WHAT YOU SHOULD DO
Your answer must be an exact copy of every record below.
[[ DATA TO USE open ]]
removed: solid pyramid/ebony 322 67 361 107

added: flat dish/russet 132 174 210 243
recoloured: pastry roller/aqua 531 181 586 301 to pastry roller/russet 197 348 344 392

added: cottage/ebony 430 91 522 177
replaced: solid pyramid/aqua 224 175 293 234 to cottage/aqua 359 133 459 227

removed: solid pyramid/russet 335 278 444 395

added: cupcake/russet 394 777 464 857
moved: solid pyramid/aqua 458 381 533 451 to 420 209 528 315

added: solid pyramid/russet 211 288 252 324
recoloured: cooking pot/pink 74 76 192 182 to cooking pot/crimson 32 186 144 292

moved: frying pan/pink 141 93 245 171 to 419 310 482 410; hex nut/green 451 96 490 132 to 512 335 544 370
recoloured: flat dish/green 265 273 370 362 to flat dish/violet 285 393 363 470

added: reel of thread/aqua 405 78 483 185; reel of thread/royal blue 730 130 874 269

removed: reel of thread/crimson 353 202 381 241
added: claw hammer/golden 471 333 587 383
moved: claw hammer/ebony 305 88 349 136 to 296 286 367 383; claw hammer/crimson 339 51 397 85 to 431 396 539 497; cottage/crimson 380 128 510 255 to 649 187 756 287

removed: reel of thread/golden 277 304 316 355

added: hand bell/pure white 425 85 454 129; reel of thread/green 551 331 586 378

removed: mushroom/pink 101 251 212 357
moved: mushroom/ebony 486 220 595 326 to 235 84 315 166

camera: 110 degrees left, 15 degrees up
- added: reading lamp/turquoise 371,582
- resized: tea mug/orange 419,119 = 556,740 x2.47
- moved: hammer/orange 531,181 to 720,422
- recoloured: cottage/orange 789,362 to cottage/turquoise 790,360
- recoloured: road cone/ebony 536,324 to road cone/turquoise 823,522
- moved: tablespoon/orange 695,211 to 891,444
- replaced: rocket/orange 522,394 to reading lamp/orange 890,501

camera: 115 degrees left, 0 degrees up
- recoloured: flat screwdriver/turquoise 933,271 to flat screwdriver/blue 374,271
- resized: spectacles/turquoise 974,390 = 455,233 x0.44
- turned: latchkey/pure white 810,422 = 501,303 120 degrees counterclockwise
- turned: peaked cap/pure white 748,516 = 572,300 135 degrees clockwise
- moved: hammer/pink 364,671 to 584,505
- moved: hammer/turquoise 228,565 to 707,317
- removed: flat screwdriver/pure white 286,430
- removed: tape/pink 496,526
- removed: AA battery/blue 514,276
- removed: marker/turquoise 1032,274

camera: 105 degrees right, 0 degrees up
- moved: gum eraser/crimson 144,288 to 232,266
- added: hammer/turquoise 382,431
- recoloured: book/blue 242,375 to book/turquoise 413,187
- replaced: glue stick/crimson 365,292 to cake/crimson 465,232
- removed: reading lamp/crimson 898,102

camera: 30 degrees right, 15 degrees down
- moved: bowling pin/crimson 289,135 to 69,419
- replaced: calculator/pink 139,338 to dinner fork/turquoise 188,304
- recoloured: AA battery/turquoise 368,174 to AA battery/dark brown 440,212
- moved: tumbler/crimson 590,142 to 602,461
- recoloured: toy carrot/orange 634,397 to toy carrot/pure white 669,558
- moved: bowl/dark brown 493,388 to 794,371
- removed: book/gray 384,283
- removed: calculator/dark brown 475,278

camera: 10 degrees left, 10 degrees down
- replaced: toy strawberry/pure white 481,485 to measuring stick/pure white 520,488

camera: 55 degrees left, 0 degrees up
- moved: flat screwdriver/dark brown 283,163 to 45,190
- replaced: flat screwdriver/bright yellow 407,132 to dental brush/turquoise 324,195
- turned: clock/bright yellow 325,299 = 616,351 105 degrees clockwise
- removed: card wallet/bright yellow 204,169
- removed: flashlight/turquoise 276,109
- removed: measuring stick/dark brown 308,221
[[ DATA TO USE closed ]]
TASK RESULT
removed: solid pyramid/ebony 322 67 361 107

added: flat dish/russet 132 174 210 243
recoloured: pastry roller/aqua 531 181 586 301 to pastry roller/russet 197 348 344 392

added: cottage/ebony 430 91 522 177
replaced: solid pyramid/aqua 224 175 293 234 to cottage/aqua 359 133 459 227

removed: solid pyramid/russet 335 278 444 395

added: cupcake/russet 394 777 464 857
moved: solid pyramid/aqua 458 381 533 451 to 420 209 528 315

added: solid pyramid/russet 211 288 252 324
recoloured: cooking pot/pink 74 76 192 182 to cooking pot/crimson 32 186 144 292

moved: frying pan/pink 141 93 245 171 to 419 310 482 410; hex nut/green 451 96 490 132 to 512 335 544 370
recoloured: flat dish/green 265 273 370 362 to flat dish/violet 285 393 363 470

added: reel of thread/aqua 405 78 483 185; reel of thread/royal blue 730 130 874 269

removed: reel of thread/crimson 353 202 381 241
added: claw hammer/golden 471 333 587 383
moved: claw hammer/ebony 305 88 349 136 to 296 286 367 383; claw hammer/crimson 339 51 397 85 to 431 396 539 497; cottage/crimson 380 128 510 255 to 649 187 756 287

removed: reel of thread/golden 277 304 316 355

added: hand bell/pure white 425 85 454 129; reel of thread/green 551 331 586 378

removed: mushroom/pink 101 251 212 357
moved: mushroom/ebony 486 220 595 326 to 235 84 315 166

camera: 110 degrees left, 15 degrees up
- added: reading lamp/turquoise 371,582
- resized: tea mug/orange 419,119 = 556,740 x2.47
- moved: hammer/orange 531,181 to 720,422
- recoloured: cottage/orange 789,362 to cottage/turquoise 790,360
- recoloured: road cone/ebony 536,324 to road cone/turquoise 823,522
- moved: tablespoon/orange 695,211 to 891,444
- replaced: rocket/orange 522,394 to reading lamp/orange 890,501

camera: 115 degrees left, 0 degrees up
- recoloured: flat screwdriver/turquoise 933,271 to flat screwdriver/blue 374,271
- resized: spectacles/turquoise 974,390 = 455,233 x0.44
- turned: latchkey/pure white 810,422 = 501,303 120 degrees counterclockwise
- turned: peaked cap/pure white 748,516 = 572,300 135 degrees clockwise
- moved: hammer/pink 364,671 to 584,505
- moved: hammer/turquoise 228,565 to 707,317
- removed: flat screwdriver/pure white 286,430
- removed: tape/pink 496,526
- removed: AA battery/blue 514,276
- removed: marker/turquoise 1032,274

camera: 105 degrees right, 0 degrees up
- moved: gum eraser/crimson 144,288 to 232,266
- added: hammer/turquoise 382,431
- recoloured: book/blue 242,375 to book/turquoise 413,187
- replaced: glue stick/crimson 365,292 to cake/crimson 465,232
- removed: reading lamp/crimson 898,102

camera: 30 degrees right, 15 degrees down
- moved: bowling pin/crimson 289,135 to 69,419
- replaced: calculator/pink 139,338 to dinner fork/turquoise 188,304
- recoloured: AA battery/turquoise 368,174 to AA battery/dark brown 440,212
- moved: tumbler/crimson 590,142 to 602,461
- recoloured: toy carrot/orange 634,397 to toy carrot/pure white 669,558
- moved: bowl/dark brown 493,388 to 794,371
- removed: book/gray 384,283
- removed: calculator/dark brown 475,278

camera: 10 degrees left, 10 degrees down
- replaced: toy strawberry/pure white 481,485 to measuring stick/pure white 520,488

camera: 55 degrees left, 0 degrees up
- moved: flat screwdriver/dark brown 283,163 to 45,190
- replaced: flat screwdriver/bright yellow 407,132 to dental brush/turquoise 324,195
- turned: clock/bright yellow 325,299 = 616,351 105 degrees clockwise
- removed: card wallet/bright yellow 204,169
- removed: flashlight/turquoise 276,109
- removed: measuring stick/dark brown 308,221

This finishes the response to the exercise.